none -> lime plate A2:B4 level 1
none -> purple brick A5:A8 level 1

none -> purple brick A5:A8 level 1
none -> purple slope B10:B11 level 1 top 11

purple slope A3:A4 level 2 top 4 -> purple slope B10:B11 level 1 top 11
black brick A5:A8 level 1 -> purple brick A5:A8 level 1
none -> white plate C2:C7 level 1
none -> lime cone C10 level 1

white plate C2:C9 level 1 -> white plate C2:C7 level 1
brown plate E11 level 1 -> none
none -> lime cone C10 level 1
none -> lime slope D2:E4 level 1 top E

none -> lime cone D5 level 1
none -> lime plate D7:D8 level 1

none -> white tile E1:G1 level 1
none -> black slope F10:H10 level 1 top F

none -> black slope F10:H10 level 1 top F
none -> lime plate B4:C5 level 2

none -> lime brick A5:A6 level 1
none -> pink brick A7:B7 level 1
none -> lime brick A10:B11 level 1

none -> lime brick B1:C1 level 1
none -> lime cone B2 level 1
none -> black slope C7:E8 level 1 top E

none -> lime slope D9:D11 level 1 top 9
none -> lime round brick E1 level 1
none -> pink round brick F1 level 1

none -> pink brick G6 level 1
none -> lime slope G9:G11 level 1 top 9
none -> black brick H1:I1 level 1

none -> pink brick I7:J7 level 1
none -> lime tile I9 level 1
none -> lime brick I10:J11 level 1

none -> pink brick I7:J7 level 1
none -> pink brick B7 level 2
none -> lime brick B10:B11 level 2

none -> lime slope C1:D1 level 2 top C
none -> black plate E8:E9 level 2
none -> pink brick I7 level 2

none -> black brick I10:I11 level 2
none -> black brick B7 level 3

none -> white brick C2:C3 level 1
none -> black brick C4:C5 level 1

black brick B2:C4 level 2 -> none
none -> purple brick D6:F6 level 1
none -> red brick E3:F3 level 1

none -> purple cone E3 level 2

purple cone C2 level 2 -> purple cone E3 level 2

Problem: From the line containing "none -> lime brick A10:B11 level 1" through the closing line of the material above, return every line exactly and omit all others.

Solution to the exercise:
none -> lime brick A10:B11 level 1

none -> lime brick B1:C1 level 1
none -> lime cone B2 level 1
none -> black slope C7:E8 level 1 top E

none -> lime slope D9:D11 level 1 top 9
none -> lime round brick E1 level 1
none -> pink round brick F1 level 1

none -> pink brick G6 level 1
none -> lime slope G9:G11 level 1 top 9
none -> black brick H1:I1 level 1

none -> pink brick I7:J7 level 1
none -> lime tile I9 level 1
none -> lime brick I10:J11 level 1

none -> pink brick I7:J7 level 1
none -> pink brick B7 level 2
none -> lime brick B10:B11 level 2

none -> lime slope C1:D1 level 2 top C
none -> black plate E8:E9 level 2
none -> pink brick I7 level 2

none -> black brick I10:I11 level 2
none -> black brick B7 level 3

none -> white brick C2:C3 level 1
none -> black brick C4:C5 level 1

black brick B2:C4 level 2 -> none
none -> purple brick D6:F6 level 1
none -> red brick E3:F3 level 1

none -> purple cone E3 level 2

purple cone C2 level 2 -> purple cone E3 level 2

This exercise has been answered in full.